━━━━━ Excerpted data
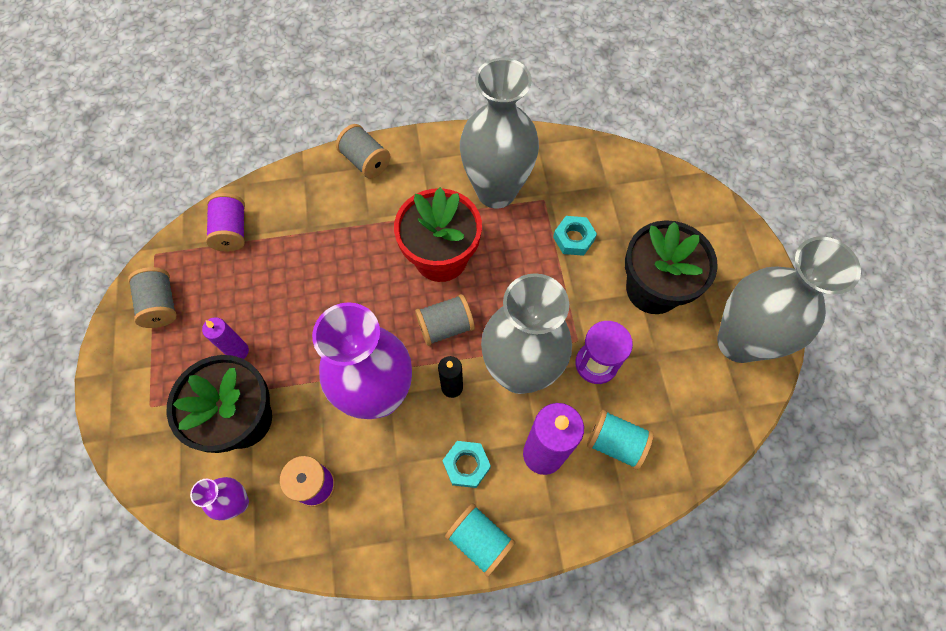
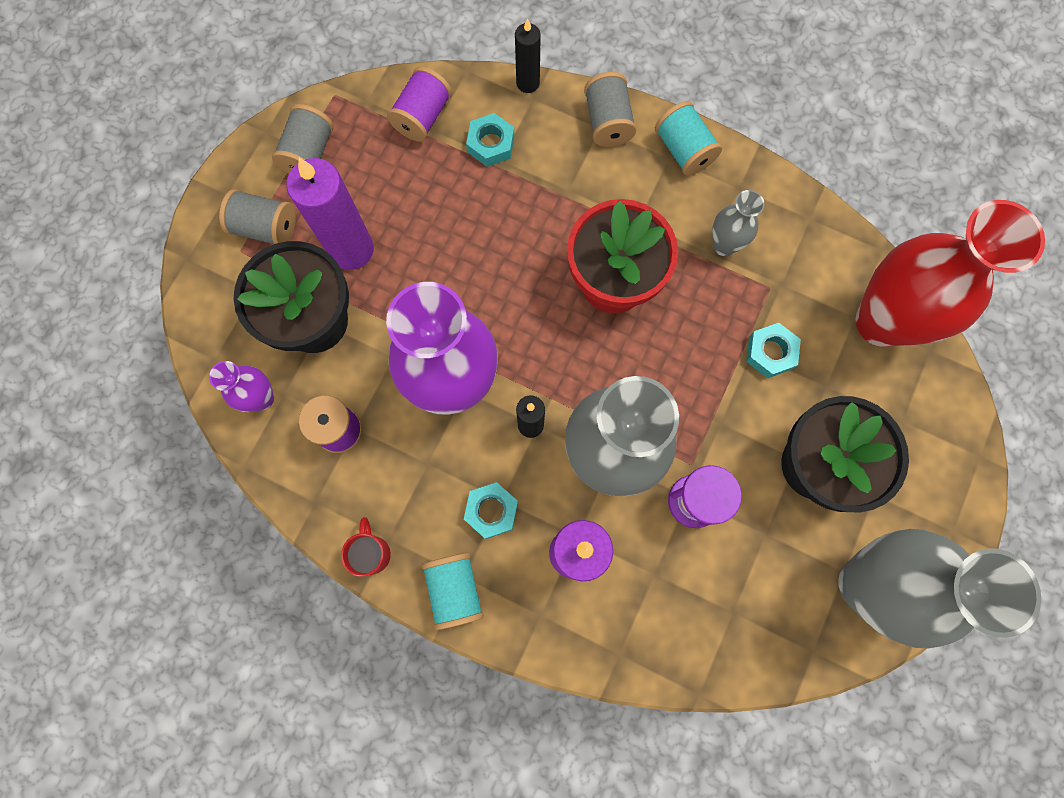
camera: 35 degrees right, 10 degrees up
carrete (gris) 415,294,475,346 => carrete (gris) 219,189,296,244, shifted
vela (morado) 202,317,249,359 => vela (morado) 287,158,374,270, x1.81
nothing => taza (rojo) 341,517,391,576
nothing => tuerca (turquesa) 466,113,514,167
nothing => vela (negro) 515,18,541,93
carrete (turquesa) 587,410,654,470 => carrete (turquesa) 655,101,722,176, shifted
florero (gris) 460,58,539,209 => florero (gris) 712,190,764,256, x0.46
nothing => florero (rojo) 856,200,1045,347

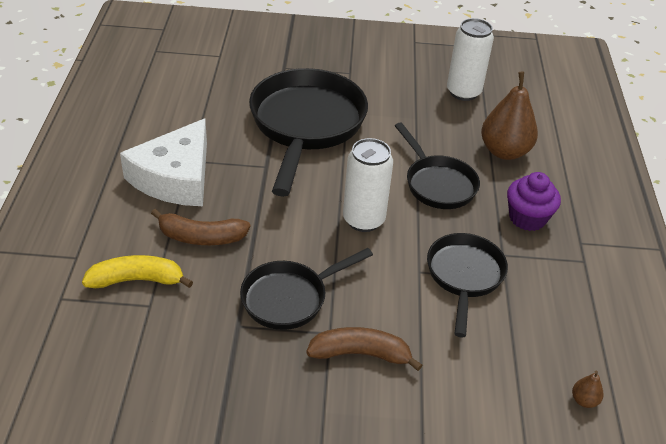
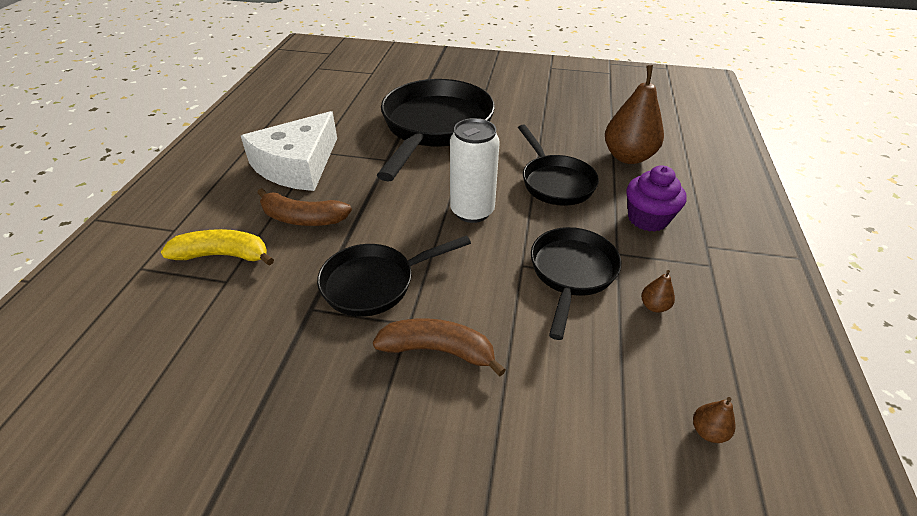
camera: 10 degrees right, 0 degrees up
nothing => pera (marrón) 641,270,675,312
lata (blanco) 447,18,494,101 => nothing

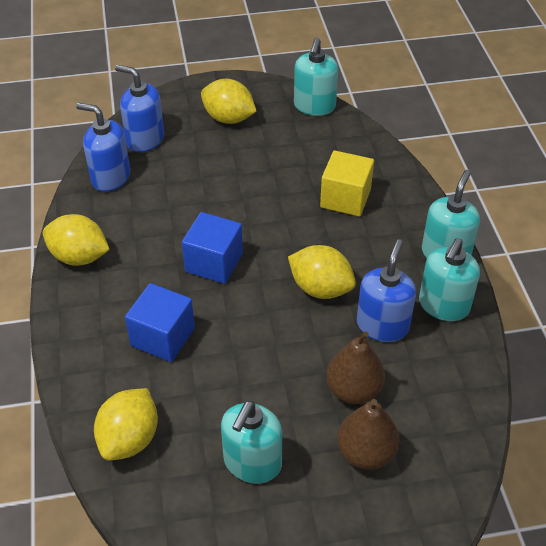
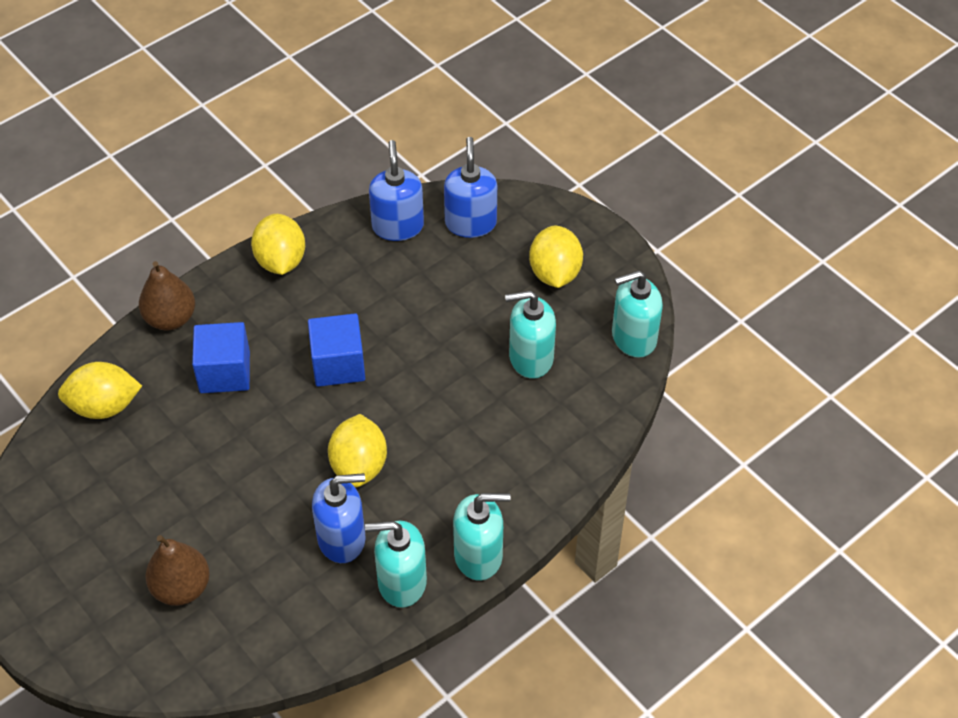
camera: 60 degrees right, 5 degrees up
pera (marrón) 326,331,385,404 => pera (marrón) 139,261,195,330, shifted
dispensador de jabón (turquesa) 221,400,282,484 => dispensador de jabón (turquesa) 505,291,556,379, shifted
cubo (amarillo) 320,150,374,216 => nothing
━━━━━━━━━━
*What you need to do*. If a line in the data above contains "turquesa", return that line.

*Expected output*.
nothing => tuerca (turquesa) 466,113,514,167
carrete (turquesa) 587,410,654,470 => carrete (turquesa) 655,101,722,176, shifted
dispensador de jabón (turquesa) 221,400,282,484 => dispensador de jabón (turquesa) 505,291,556,379, shifted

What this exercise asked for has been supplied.